**Try it:**
From the line containing "brown egg: 3 -> 2" down to the last line of the records below, copy every line exactly. Leave out everything before it.

**Entries provided:**
○ ○ ○

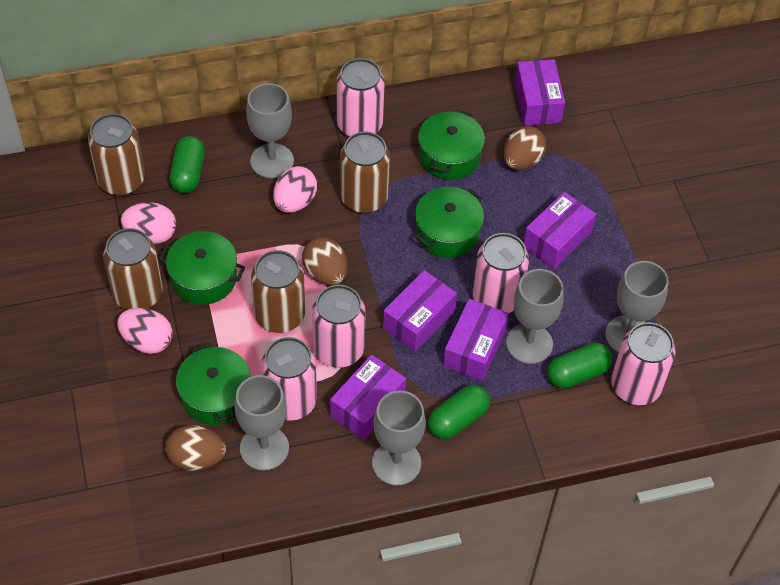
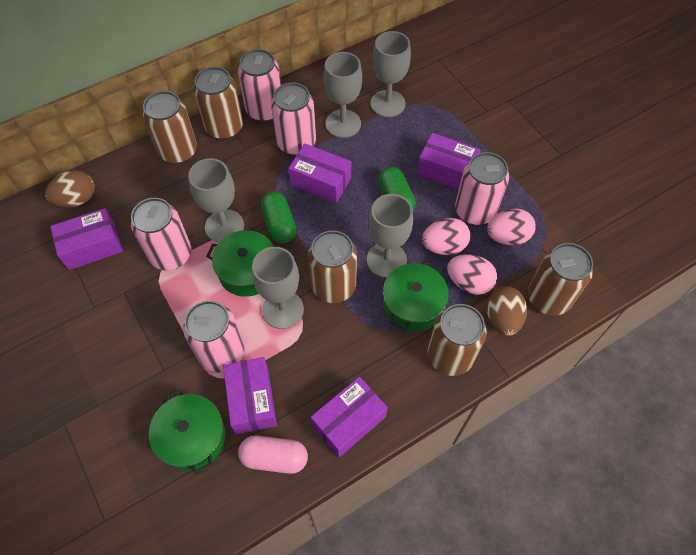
brown can: 4 -> 5
brown egg: 3 -> 2
green capsule: 3 -> 2
green pot: 4 -> 3
pink capsule: 0 -> 1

○ ○ ○

**Final answer:**
brown egg: 3 -> 2
green capsule: 3 -> 2
green pot: 4 -> 3
pink capsule: 0 -> 1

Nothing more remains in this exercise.